Data provided >>
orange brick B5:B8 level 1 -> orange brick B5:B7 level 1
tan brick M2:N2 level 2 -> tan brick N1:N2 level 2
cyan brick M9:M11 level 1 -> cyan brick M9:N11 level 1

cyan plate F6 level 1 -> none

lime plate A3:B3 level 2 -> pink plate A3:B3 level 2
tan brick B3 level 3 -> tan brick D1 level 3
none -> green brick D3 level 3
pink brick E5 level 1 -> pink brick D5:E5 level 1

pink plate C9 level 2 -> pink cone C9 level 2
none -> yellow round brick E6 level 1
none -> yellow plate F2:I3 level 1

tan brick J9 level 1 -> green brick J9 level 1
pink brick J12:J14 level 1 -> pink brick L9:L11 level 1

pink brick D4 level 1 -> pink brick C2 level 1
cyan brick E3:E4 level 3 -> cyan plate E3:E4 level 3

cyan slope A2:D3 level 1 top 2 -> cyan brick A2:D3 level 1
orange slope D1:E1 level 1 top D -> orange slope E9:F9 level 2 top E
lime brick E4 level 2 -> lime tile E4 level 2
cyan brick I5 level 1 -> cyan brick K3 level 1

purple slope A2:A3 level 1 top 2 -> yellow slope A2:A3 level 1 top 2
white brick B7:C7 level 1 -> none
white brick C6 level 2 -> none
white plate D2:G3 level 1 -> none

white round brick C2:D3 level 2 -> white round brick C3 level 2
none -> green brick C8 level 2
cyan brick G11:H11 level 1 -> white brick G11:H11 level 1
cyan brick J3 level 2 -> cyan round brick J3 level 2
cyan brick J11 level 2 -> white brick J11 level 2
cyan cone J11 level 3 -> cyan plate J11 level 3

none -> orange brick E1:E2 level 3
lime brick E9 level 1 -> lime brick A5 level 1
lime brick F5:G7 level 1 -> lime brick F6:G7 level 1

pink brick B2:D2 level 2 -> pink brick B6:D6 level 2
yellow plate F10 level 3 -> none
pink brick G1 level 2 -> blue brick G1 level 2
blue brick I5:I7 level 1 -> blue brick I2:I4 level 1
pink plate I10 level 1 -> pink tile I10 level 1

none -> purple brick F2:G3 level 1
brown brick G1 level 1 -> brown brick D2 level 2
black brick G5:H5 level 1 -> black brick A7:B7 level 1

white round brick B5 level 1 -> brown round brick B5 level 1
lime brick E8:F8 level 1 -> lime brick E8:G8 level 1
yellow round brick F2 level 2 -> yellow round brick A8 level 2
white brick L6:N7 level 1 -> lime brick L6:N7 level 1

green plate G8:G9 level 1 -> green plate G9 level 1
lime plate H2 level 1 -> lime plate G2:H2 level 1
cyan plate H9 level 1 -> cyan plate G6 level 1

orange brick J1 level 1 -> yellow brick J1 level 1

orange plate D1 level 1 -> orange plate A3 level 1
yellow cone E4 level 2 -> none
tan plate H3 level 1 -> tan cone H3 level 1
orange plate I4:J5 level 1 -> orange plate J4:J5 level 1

Brief >> Return exactly the opening lines of the listing above, ending with the line that has "orange slope D1:E1".

Response below >>
orange brick B5:B8 level 1 -> orange brick B5:B7 level 1
tan brick M2:N2 level 2 -> tan brick N1:N2 level 2
cyan brick M9:M11 level 1 -> cyan brick M9:N11 level 1

cyan plate F6 level 1 -> none

lime plate A3:B3 level 2 -> pink plate A3:B3 level 2
tan brick B3 level 3 -> tan brick D1 level 3
none -> green brick D3 level 3
pink brick E5 level 1 -> pink brick D5:E5 level 1

pink plate C9 level 2 -> pink cone C9 level 2
none -> yellow round brick E6 level 1
none -> yellow plate F2:I3 level 1

tan brick J9 level 1 -> green brick J9 level 1
pink brick J12:J14 level 1 -> pink brick L9:L11 level 1

pink brick D4 level 1 -> pink brick C2 level 1
cyan brick E3:E4 level 3 -> cyan plate E3:E4 level 3

cyan slope A2:D3 level 1 top 2 -> cyan brick A2:D3 level 1
orange slope D1:E1 level 1 top D -> orange slope E9:F9 level 2 top E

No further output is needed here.